Copy all the records exactly, but keep the pictures out of your version.

* **Dataset**

───

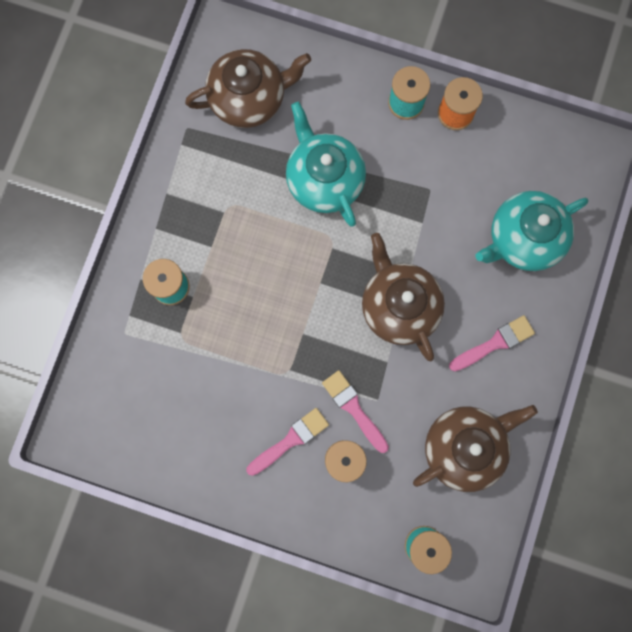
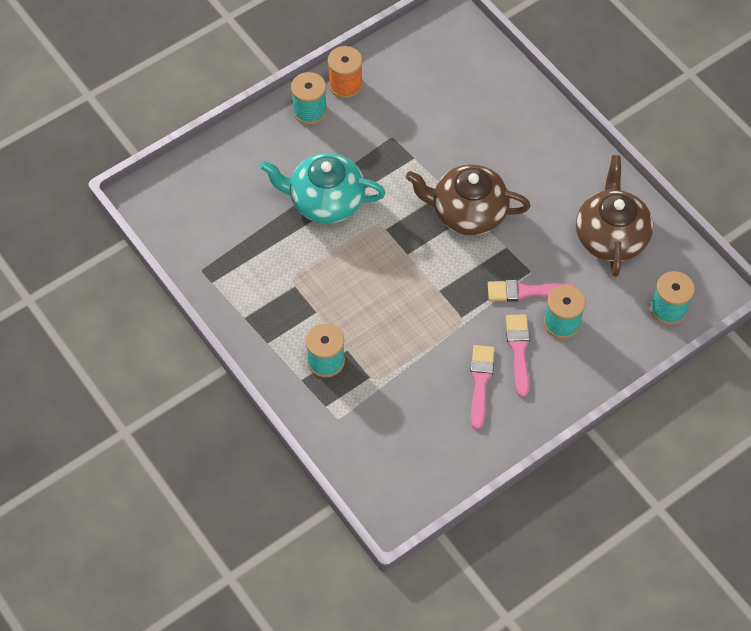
camera: 55 degrees left, 20 degrees down
(249, 99) = (215, 212): brown teapot -> none
(494, 343) = (545, 168): pink brush -> pink brush (480, 382)
(523, 238) = (479, 102): turquoise teapot -> none

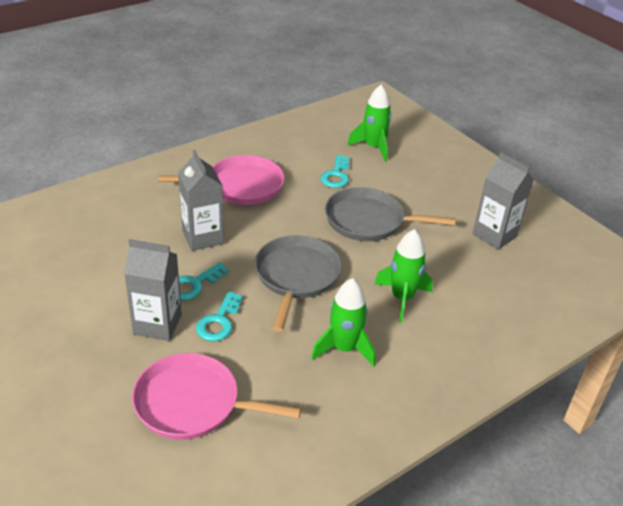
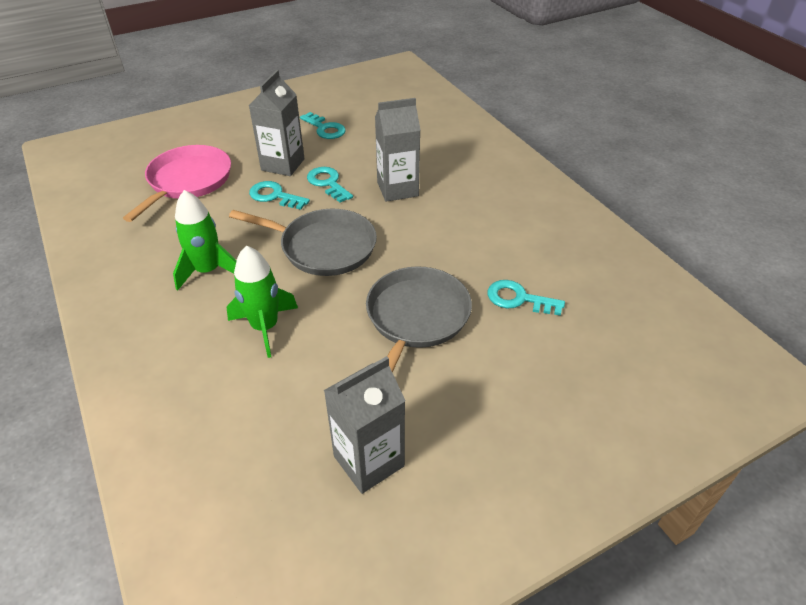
camera: 100 degrees right, 5 degrees up
(79, 299) = (325, 129): none -> turquoise key
(241, 186) = (489, 216): pink pan -> none
(373, 147) = (599, 348): green rocket -> none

───

* **Finished task**
camera: 55 degrees left, 20 degrees down
(249, 99) = (215, 212): brown teapot -> none
(494, 343) = (545, 168): pink brush -> pink brush (480, 382)
(523, 238) = (479, 102): turquoise teapot -> none

camera: 100 degrees right, 5 degrees up
(79, 299) = (325, 129): none -> turquoise key
(241, 186) = (489, 216): pink pan -> none
(373, 147) = (599, 348): green rocket -> none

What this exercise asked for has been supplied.